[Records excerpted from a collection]
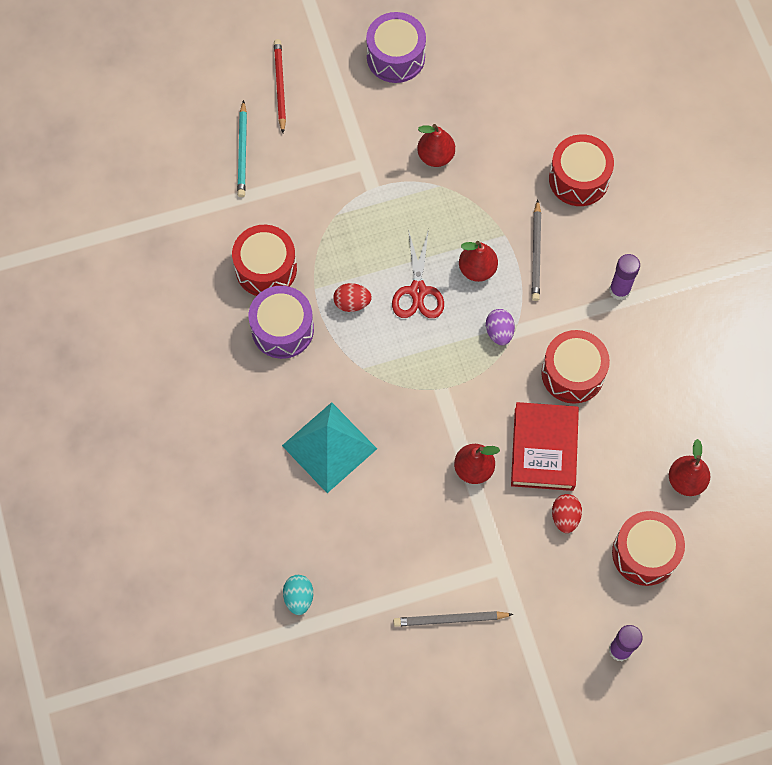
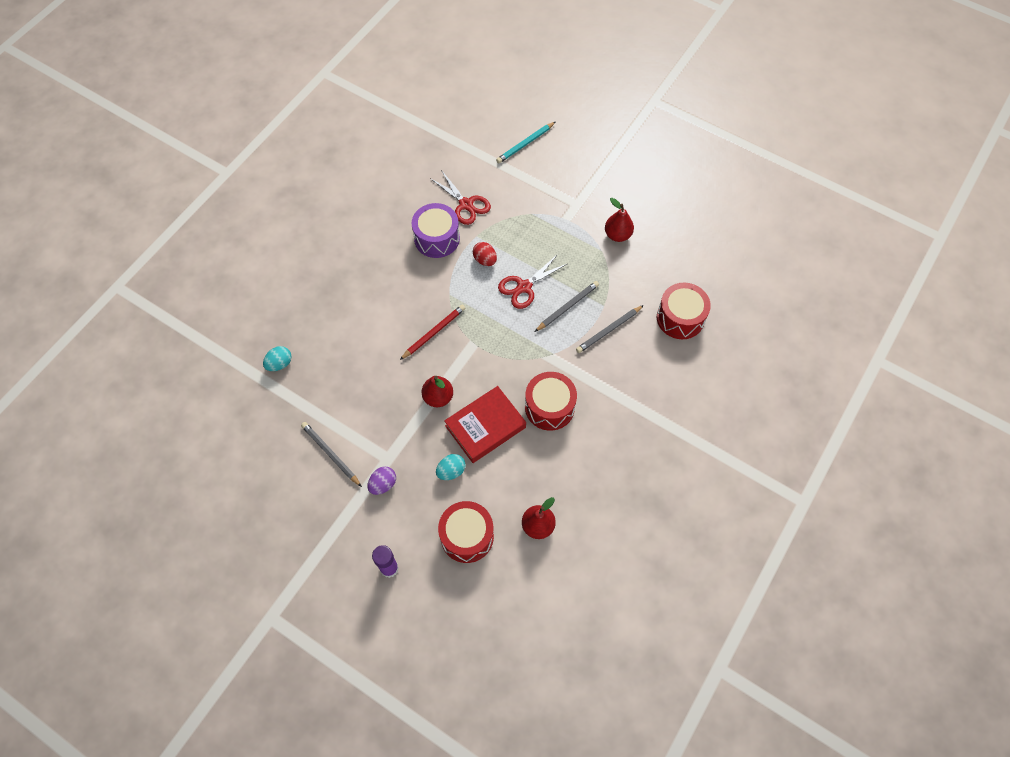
camera: 50 degrees right, 5 degrees down
red drum [232,225,297,296] -> red scissors [430,170,491,225]
red pencil [274,39,286,133] -> red pencil moved to [400,304,465,360]
turquoise pyramid [282,402,377,493] -> none
purple drum [366,12,426,83] -> none
red pear [459,241,498,282] -> grey pencil [535,281,599,332]
purple egg [486,309,515,345] -> purple egg moved to [367,467,396,495]
red egg [552,494,582,533] -> turquoise egg [436,454,466,480]
purple glue stick [609,254,640,300] -> none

» **Task requirements**:
All of the lines above should be copied exactly, apart from the pictures.

» **Answer space**:
camera: 50 degrees right, 5 degrees down
red drum [232,225,297,296] -> red scissors [430,170,491,225]
red pencil [274,39,286,133] -> red pencil moved to [400,304,465,360]
turquoise pyramid [282,402,377,493] -> none
purple drum [366,12,426,83] -> none
red pear [459,241,498,282] -> grey pencil [535,281,599,332]
purple egg [486,309,515,345] -> purple egg moved to [367,467,396,495]
red egg [552,494,582,533] -> turquoise egg [436,454,466,480]
purple glue stick [609,254,640,300] -> none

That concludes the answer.